**Task goal**
Find every line below with the word "Dravdex" in it, and copy each one.

(Collected data entries)
====

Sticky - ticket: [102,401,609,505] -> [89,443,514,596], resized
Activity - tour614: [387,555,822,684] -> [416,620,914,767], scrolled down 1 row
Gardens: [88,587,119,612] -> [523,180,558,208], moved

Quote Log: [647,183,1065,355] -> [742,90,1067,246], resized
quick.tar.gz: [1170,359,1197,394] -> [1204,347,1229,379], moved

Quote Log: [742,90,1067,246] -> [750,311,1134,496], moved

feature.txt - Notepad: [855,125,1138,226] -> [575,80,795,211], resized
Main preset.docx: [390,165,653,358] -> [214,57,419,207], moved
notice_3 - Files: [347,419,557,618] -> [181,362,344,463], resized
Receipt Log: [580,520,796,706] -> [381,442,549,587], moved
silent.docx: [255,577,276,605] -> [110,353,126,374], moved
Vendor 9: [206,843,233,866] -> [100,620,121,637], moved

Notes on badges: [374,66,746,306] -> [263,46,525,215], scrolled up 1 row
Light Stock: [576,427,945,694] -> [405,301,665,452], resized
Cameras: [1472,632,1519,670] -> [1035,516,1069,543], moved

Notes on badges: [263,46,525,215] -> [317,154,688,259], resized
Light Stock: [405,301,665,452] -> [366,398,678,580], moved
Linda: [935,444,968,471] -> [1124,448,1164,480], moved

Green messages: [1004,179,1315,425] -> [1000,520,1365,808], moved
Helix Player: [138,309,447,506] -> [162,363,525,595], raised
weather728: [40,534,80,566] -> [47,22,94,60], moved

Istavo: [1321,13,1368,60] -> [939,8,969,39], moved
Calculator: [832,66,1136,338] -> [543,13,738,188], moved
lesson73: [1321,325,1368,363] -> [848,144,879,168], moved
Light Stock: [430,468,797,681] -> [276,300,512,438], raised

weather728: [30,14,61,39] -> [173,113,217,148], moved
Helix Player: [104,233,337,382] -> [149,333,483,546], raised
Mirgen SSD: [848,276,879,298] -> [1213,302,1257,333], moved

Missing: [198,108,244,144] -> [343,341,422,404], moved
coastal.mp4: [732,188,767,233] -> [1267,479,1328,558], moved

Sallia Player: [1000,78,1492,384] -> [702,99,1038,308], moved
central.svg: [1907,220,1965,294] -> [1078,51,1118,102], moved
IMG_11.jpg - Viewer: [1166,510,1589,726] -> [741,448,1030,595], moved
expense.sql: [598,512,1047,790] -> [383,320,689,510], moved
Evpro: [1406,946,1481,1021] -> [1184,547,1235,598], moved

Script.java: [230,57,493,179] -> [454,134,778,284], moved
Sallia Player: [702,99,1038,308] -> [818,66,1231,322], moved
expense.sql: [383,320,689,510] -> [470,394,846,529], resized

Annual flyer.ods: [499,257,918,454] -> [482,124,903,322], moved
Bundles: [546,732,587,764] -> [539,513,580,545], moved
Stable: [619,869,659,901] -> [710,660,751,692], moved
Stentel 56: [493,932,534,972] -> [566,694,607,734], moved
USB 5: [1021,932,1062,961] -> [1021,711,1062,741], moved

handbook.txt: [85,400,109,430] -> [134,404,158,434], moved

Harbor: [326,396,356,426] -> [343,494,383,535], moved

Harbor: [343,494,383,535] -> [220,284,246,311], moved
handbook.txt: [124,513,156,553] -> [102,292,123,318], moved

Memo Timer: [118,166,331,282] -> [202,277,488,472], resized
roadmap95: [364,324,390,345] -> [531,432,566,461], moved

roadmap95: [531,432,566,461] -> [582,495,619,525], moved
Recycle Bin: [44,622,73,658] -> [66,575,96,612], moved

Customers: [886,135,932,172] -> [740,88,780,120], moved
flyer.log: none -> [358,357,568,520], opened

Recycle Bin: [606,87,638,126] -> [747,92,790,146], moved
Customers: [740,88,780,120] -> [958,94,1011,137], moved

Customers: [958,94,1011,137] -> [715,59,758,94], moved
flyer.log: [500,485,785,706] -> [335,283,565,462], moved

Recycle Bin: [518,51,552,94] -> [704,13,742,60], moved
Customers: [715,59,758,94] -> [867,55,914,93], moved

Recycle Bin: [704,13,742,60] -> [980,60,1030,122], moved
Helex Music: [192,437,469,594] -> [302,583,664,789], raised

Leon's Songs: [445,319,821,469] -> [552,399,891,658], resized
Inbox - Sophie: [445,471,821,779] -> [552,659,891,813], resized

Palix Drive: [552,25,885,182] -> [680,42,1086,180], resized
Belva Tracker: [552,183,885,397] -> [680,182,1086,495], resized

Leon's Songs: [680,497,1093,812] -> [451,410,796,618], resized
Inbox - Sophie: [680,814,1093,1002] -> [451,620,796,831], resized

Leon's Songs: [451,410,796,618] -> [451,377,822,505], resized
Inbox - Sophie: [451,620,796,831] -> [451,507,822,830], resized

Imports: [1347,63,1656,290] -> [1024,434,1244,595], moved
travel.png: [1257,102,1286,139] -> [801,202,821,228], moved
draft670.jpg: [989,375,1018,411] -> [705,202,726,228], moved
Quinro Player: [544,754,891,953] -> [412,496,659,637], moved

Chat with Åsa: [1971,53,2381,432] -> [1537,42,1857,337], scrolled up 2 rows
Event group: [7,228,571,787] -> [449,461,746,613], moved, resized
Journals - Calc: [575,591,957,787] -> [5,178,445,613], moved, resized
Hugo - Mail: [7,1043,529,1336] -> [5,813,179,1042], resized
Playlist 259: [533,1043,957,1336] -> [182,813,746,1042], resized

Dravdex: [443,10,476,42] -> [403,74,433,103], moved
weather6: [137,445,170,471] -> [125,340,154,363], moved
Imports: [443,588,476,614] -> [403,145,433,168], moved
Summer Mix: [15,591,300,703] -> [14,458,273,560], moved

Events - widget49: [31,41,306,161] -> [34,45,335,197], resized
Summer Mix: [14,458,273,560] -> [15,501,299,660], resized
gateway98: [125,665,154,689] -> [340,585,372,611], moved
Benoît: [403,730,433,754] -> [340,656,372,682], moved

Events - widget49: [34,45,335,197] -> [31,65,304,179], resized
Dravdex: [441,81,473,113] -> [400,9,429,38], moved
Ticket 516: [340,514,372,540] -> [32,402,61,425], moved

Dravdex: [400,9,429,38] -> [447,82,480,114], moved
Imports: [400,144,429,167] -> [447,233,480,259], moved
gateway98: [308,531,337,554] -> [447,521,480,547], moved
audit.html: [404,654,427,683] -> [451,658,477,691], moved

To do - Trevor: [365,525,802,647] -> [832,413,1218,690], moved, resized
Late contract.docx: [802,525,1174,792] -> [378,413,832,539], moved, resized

====

**Exercise answer**
Dravdex: [443,10,476,42] -> [403,74,433,103], moved
Dravdex: [441,81,473,113] -> [400,9,429,38], moved
Dravdex: [400,9,429,38] -> [447,82,480,114], moved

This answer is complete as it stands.